▸ **Data shown**:
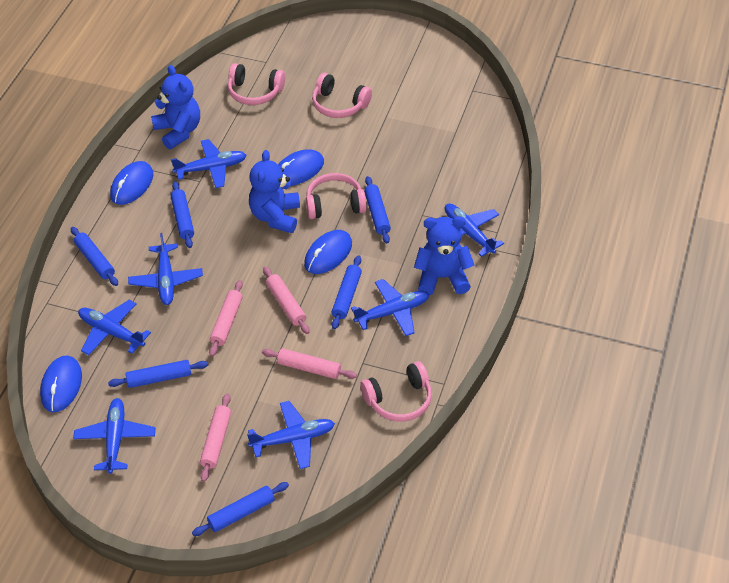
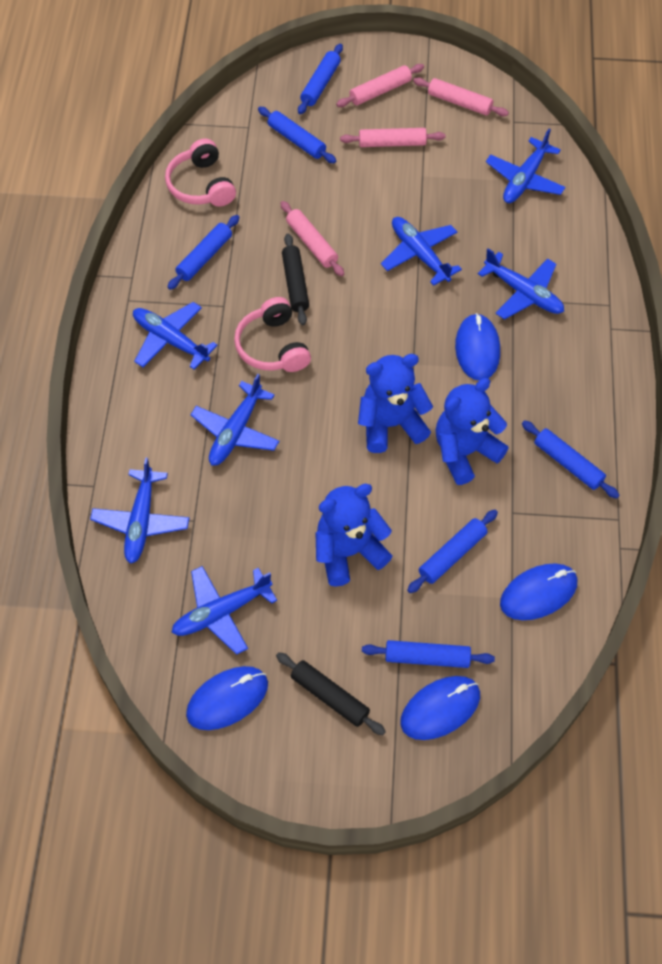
black rolling pin: 0 -> 2
pink headphones: 4 -> 2

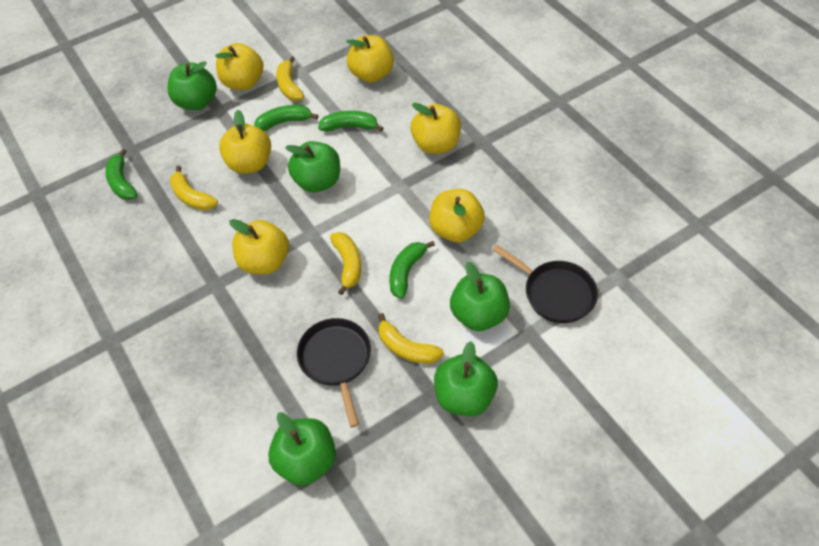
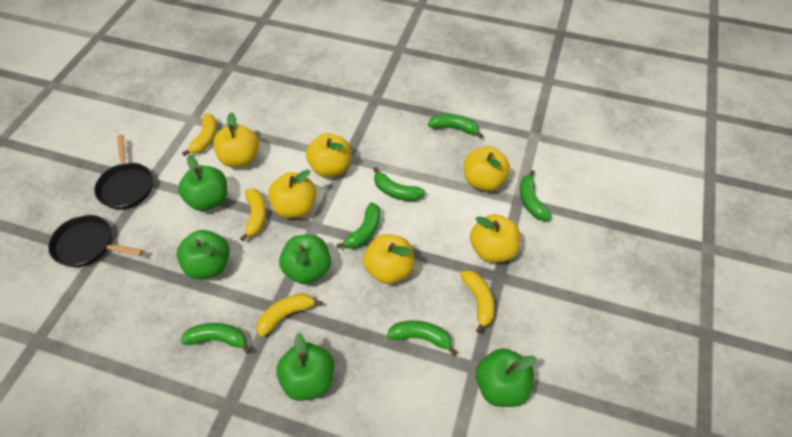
green banana: 4 -> 6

▸ **Task statement**: Reproduce every line of the material above, but drop the pictures.

▸ **Task answer**:
black rolling pin: 0 -> 2
pink headphones: 4 -> 2

green banana: 4 -> 6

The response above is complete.